↓↓↓
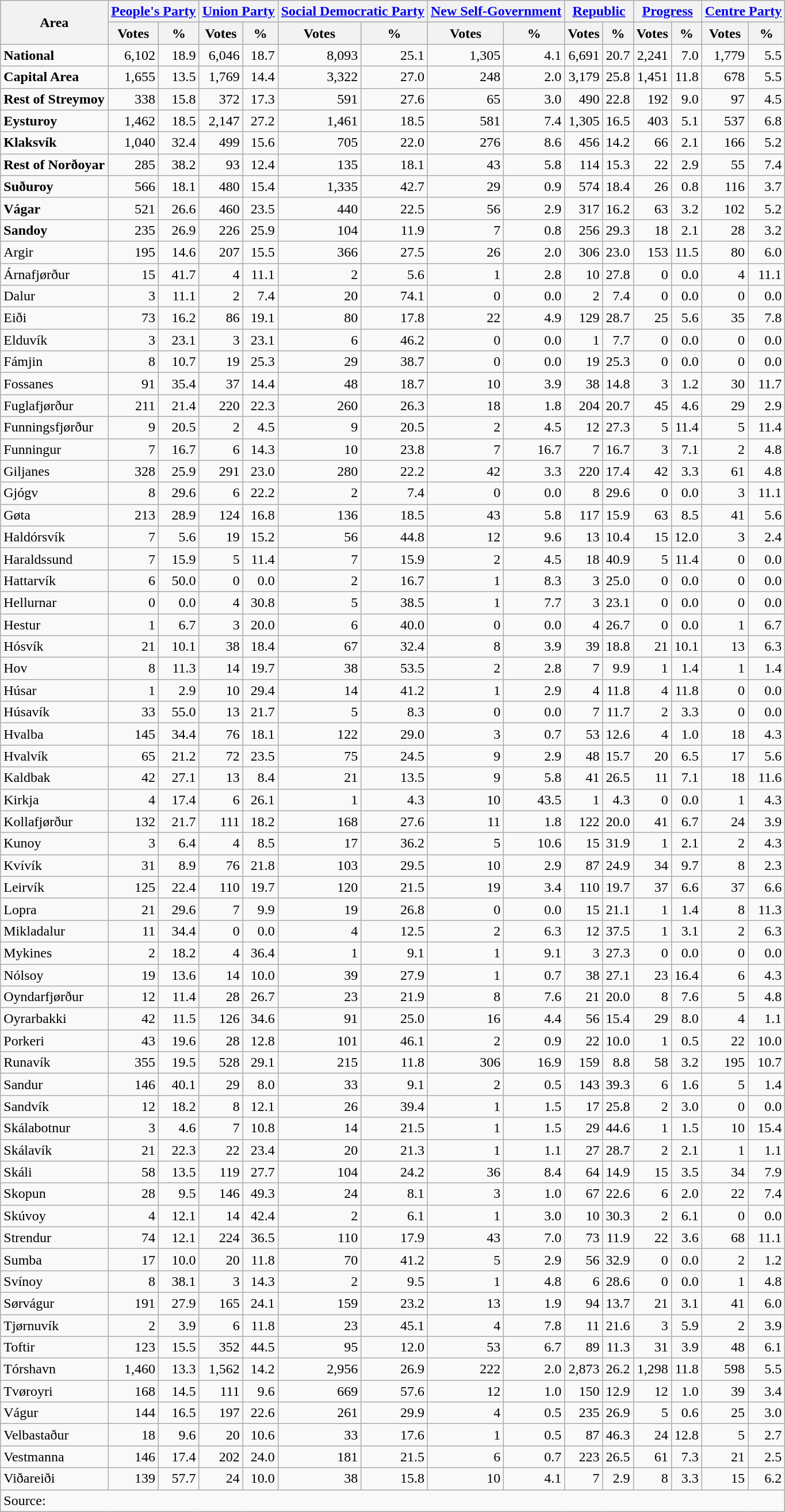
22.4 (179, 887)
36 (465, 1171)
Oyndarfjørður (54, 997)
27.7 (260, 1171)
1,451 (652, 77)
Kaldbak (54, 778)
49.3 (260, 1193)
Skopun (54, 1193)
2.5 (767, 1456)
Hvalba (54, 734)
12.6 (618, 734)
276 (465, 143)
197 (221, 1412)
Hellurnar (54, 602)
Skálabotnur (54, 1128)
Funningur (54, 449)
117 (584, 515)
36.4 (260, 952)
24.9 (618, 865)
National (54, 55)
15.6 (260, 143)
328 (133, 471)
25.1 (395, 55)
3,322 (319, 77)
Rest of Norðoyar (54, 164)
29.3 (618, 230)
256 (584, 230)
Republic (599, 12)
Giljanes (54, 471)
17.6 (395, 1434)
13.7 (618, 1303)
6.4 (179, 843)
317 (584, 208)
27.2 (260, 121)
372 (221, 99)
8.1 (395, 1193)
3.5 (687, 1171)
132 (133, 821)
261 (319, 1412)
2.3 (767, 865)
21.4 (179, 405)
1,298 (652, 1369)
Velbastaður (54, 1434)
366 (319, 252)
440 (319, 208)
528 (221, 1062)
Hósvík (54, 646)
581 (465, 121)
Eiði (54, 318)
Capital Area (54, 77)
5.9 (687, 1324)
86 (221, 318)
Hvalvík (54, 756)
1.9 (534, 1303)
94 (584, 1303)
64 (584, 1171)
21.9 (395, 997)
14.9 (618, 1171)
3.7 (767, 186)
Dalur (54, 296)
13.3 (179, 1369)
27.5 (395, 252)
29.5 (395, 865)
46.1 (395, 1040)
36.2 (395, 843)
215 (319, 1062)
44.5 (260, 1347)
10.8 (260, 1128)
14.8 (618, 384)
16.4 (687, 975)
Mikladalur (54, 930)
19.6 (179, 1040)
705 (319, 143)
126 (221, 1018)
Oyrarbakki (54, 1018)
456 (584, 143)
7.9 (767, 1171)
Klaksvík (54, 143)
Tjørnuvík (54, 1324)
2,241 (652, 55)
18.8 (618, 646)
13.6 (179, 975)
Argir (54, 252)
Húsavík (54, 712)
669 (319, 1391)
8.9 (179, 865)
Sandvík (54, 1106)
Vágur (54, 1412)
6.5 (687, 756)
202 (221, 1456)
45.1 (395, 1324)
Progress (667, 12)
18.9 (179, 55)
9.0 (687, 99)
19.1 (260, 318)
566 (133, 186)
74.1 (395, 296)
26.8 (395, 909)
1,462 (133, 121)
24.2 (395, 1171)
Viðareiði (54, 1478)
26.1 (260, 799)
1,461 (319, 121)
120 (319, 887)
Funningsfjørður (54, 427)
15.7 (618, 756)
166 (725, 143)
Skálavík (54, 1150)
135 (319, 164)
34.6 (260, 1018)
136 (319, 515)
12.5 (395, 930)
192 (652, 99)
26.6 (179, 208)
70 (319, 1259)
95 (319, 1347)
Fossanes (54, 384)
38.1 (179, 1281)
145 (133, 734)
Fámjin (54, 362)
114 (584, 164)
38.2 (179, 164)
55.0 (179, 712)
30.8 (260, 602)
224 (221, 1237)
598 (725, 1369)
204 (584, 405)
4.4 (534, 1018)
2,956 (319, 1369)
40.0 (395, 624)
27.8 (618, 274)
537 (725, 121)
Haldórsvík (54, 537)
24.1 (260, 1303)
72 (221, 756)
Centre Party (743, 12)
44.6 (618, 1128)
150 (584, 1391)
144 (133, 1412)
101 (319, 1040)
191 (133, 1303)
14.5 (179, 1391)
Kvívík (54, 865)
36.5 (260, 1237)
6.8 (767, 121)
24.0 (260, 1456)
1,779 (725, 55)
50.0 (179, 580)
1,655 (133, 77)
27 (584, 1150)
27.0 (395, 77)
45 (652, 405)
102 (725, 208)
Fuglafjørður (54, 405)
Gøta (54, 515)
Haraldssund (54, 558)
Social Democratic Party (353, 12)
Sørvágur (54, 1303)
139 (133, 1478)
1,562 (221, 1369)
44.8 (395, 537)
6,046 (221, 55)
53.5 (395, 668)
New Self-Government (496, 12)
19.5 (179, 1062)
97 (725, 99)
10.4 (618, 537)
21.2 (179, 756)
Toftir (54, 1347)
Sandur (54, 1084)
26.2 (618, 1369)
89 (584, 1347)
280 (319, 471)
Kunoy (54, 843)
29.9 (395, 1412)
5.1 (687, 121)
129 (584, 318)
352 (221, 1347)
7.3 (687, 1456)
Kollafjørður (54, 821)
226 (221, 230)
30.3 (618, 1215)
591 (319, 99)
338 (133, 99)
6,102 (133, 55)
0.6 (687, 1412)
23.8 (395, 449)
460 (221, 208)
23.4 (260, 1150)
57.6 (395, 1391)
165 (221, 1303)
223 (584, 1456)
Eysturoy (54, 121)
93 (221, 164)
17.9 (395, 1237)
42.4 (260, 1215)
1,769 (221, 77)
46.3 (618, 1434)
1,040 (133, 143)
207 (221, 252)
28.6 (618, 1281)
74 (133, 1237)
8,093 (319, 55)
124 (221, 515)
Union Party (238, 12)
1,460 (133, 1369)
Húsar (54, 690)
Hestur (54, 624)
75 (319, 756)
24.5 (395, 756)
2,873 (584, 1369)
17.3 (260, 99)
38.7 (395, 362)
55 (725, 164)
31.9 (618, 843)
125 (133, 887)
103 (319, 865)
Sandoy (54, 230)
Nólsoy (54, 975)
15.2 (260, 537)
39.3 (618, 1084)
248 (465, 77)
153 (652, 252)
41.7 (179, 274)
12.9 (618, 1391)
3,179 (584, 77)
32.9 (618, 1259)
Tórshavn (54, 1369)
38.5 (395, 602)
29.0 (395, 734)
22.5 (395, 208)
211 (133, 405)
Area (54, 22)
People's Party (154, 12)
11.6 (767, 778)
Strendur (54, 1237)
8.8 (618, 1062)
29.4 (260, 690)
2.4 (767, 537)
21.8 (260, 865)
Kirkja (54, 799)
37.5 (618, 930)
119 (221, 1171)
Vágar (54, 208)
6,691 (584, 55)
116 (725, 186)
Porkeri (54, 1040)
Hattarvík (54, 580)
403 (652, 121)
355 (133, 1062)
213 (133, 515)
39.4 (395, 1106)
40.9 (618, 558)
Rest of Streymoy (54, 99)
574 (584, 186)
Mykines (54, 952)
17.8 (395, 318)
46.2 (395, 340)
23.2 (395, 1303)
181 (319, 1456)
Hov (54, 668)
57.7 (179, 1478)
35 (725, 318)
Leirvík (54, 887)
2.7 (767, 1434)
35.4 (179, 384)
222 (465, 1369)
3.6 (687, 1237)
123 (133, 1347)
15.3 (618, 164)
499 (221, 143)
Source: (393, 1500)
143 (584, 1084)
Runavík (54, 1062)
Skúvoy (54, 1215)
43.5 (534, 799)
1,335 (319, 186)
285 (133, 164)
Suðuroy (54, 186)
26.3 (395, 405)
12.4 (260, 164)
Árnafjørður (54, 274)
260 (319, 405)
16.8 (260, 515)
30 (725, 384)
42.7 (395, 186)
Lopra (54, 909)
521 (133, 208)
Sumba (54, 1259)
16 (465, 1018)
40.1 (179, 1084)
21.3 (395, 1150)
68 (725, 1237)
Skáli (54, 1171)
16.9 (534, 1062)
28.9 (179, 515)
9.7 (687, 865)
Svínoy (54, 1281)
14.6 (179, 252)
29.1 (260, 1062)
2,147 (221, 121)
678 (725, 77)
4.9 (534, 318)
1.6 (687, 1084)
22.0 (395, 143)
21.1 (618, 909)
Gjógv (54, 493)
8.6 (534, 143)
Elduvík (54, 340)
490 (584, 99)
22.8 (618, 99)
21.6 (618, 1324)
Vestmanna (54, 1456)
66 (652, 143)
291 (221, 471)
6.2 (767, 1478)
Tvøroyri (54, 1391)
480 (221, 186)
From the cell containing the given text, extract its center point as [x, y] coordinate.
↑↑↑
→ **Do this**
Copy the listing line for line, beginning with its first line and going on through the line that contains "21.9 (395, 997)". Leave the picture out of your copy.

→ **Right answer**
22.4 (179, 887)
36 (465, 1171)
Oyndarfjørður (54, 997)
27.7 (260, 1171)
1,451 (652, 77)
Kaldbak (54, 778)
49.3 (260, 1193)
Skopun (54, 1193)
2.5 (767, 1456)
Hvalba (54, 734)
12.6 (618, 734)
276 (465, 143)
197 (221, 1412)
Hellurnar (54, 602)
Skálabotnur (54, 1128)
Funningur (54, 449)
117 (584, 515)
36.4 (260, 952)
24.9 (618, 865)
National (54, 55)
15.6 (260, 143)
328 (133, 471)
25.1 (395, 55)
3,322 (319, 77)
Rest of Norðoyar (54, 164)
29.3 (618, 230)
256 (584, 230)
Republic (599, 12)
Giljanes (54, 471)
17.6 (395, 1434)
13.7 (618, 1303)
6.4 (179, 843)
317 (584, 208)
27.2 (260, 121)
372 (221, 99)
8.1 (395, 1193)
3.5 (687, 1171)
132 (133, 821)
261 (319, 1412)
2.3 (767, 865)
21.4 (179, 405)
1,298 (652, 1369)
Velbastaður (54, 1434)
366 (319, 252)
440 (319, 208)
528 (221, 1062)
Hósvík (54, 646)
581 (465, 121)
Eiði (54, 318)
Capital Area (54, 77)
5.9 (687, 1324)
86 (221, 318)
Hvalvík (54, 756)
1.9 (534, 1303)
94 (584, 1303)
64 (584, 1171)
21.9 (395, 997)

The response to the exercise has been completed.